▶ **Task instructions**: Starting with the line that contains "[157, 358, 220, 419]", copy out each line through the end of the entries below, exactly as written, and nothing else.

▶ **Data for this task**:
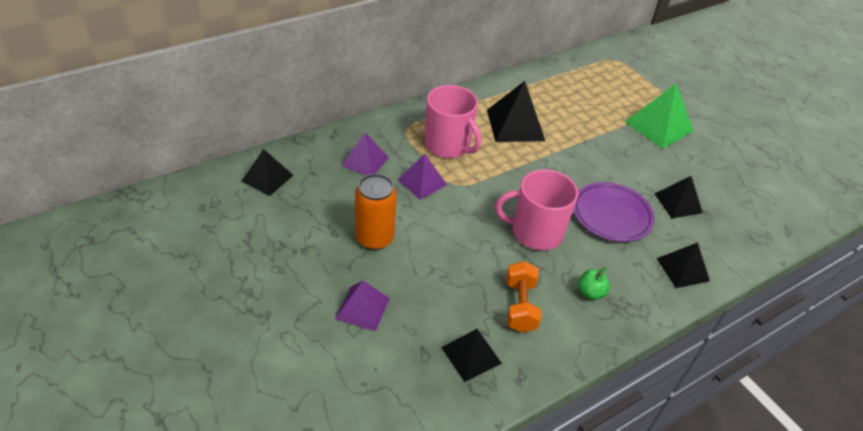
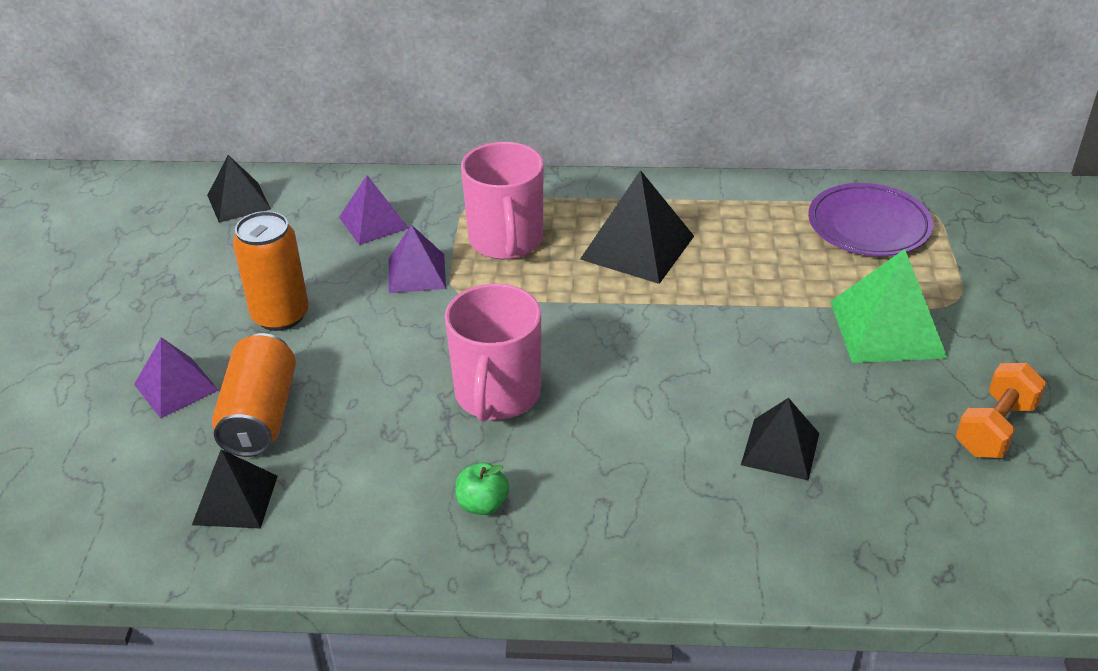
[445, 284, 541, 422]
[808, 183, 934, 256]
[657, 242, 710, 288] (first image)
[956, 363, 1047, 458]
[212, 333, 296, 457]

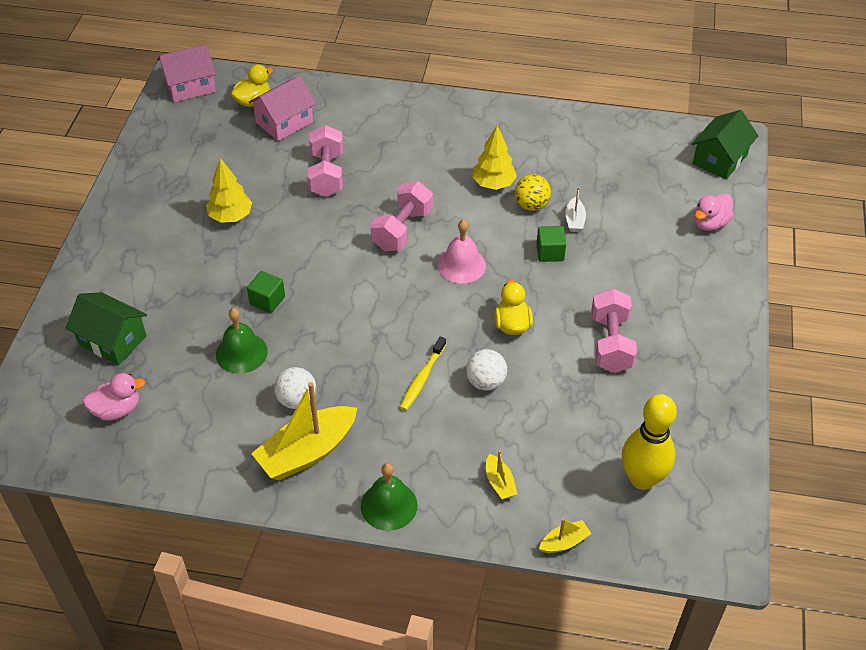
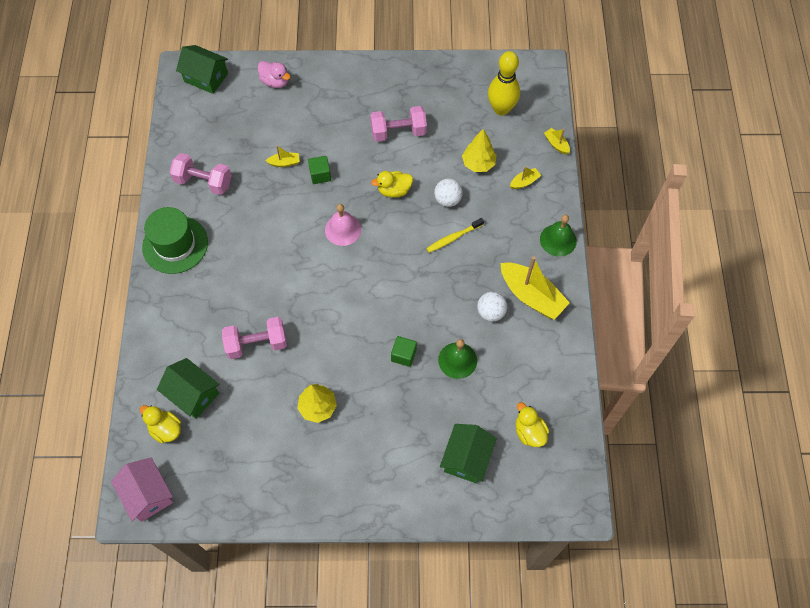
[157, 358, 220, 419]
[462, 129, 496, 172]
[514, 174, 551, 211] (first image)
[169, 153, 232, 195]
[266, 145, 299, 167]
[426, 218, 484, 253]
[516, 402, 549, 447]
[142, 207, 208, 274]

▶ **Solution**:
[157, 358, 220, 419]
[462, 129, 496, 172]
[514, 174, 551, 211] (first image)
[169, 153, 232, 195]
[266, 145, 299, 167]
[426, 218, 484, 253]
[516, 402, 549, 447]
[142, 207, 208, 274]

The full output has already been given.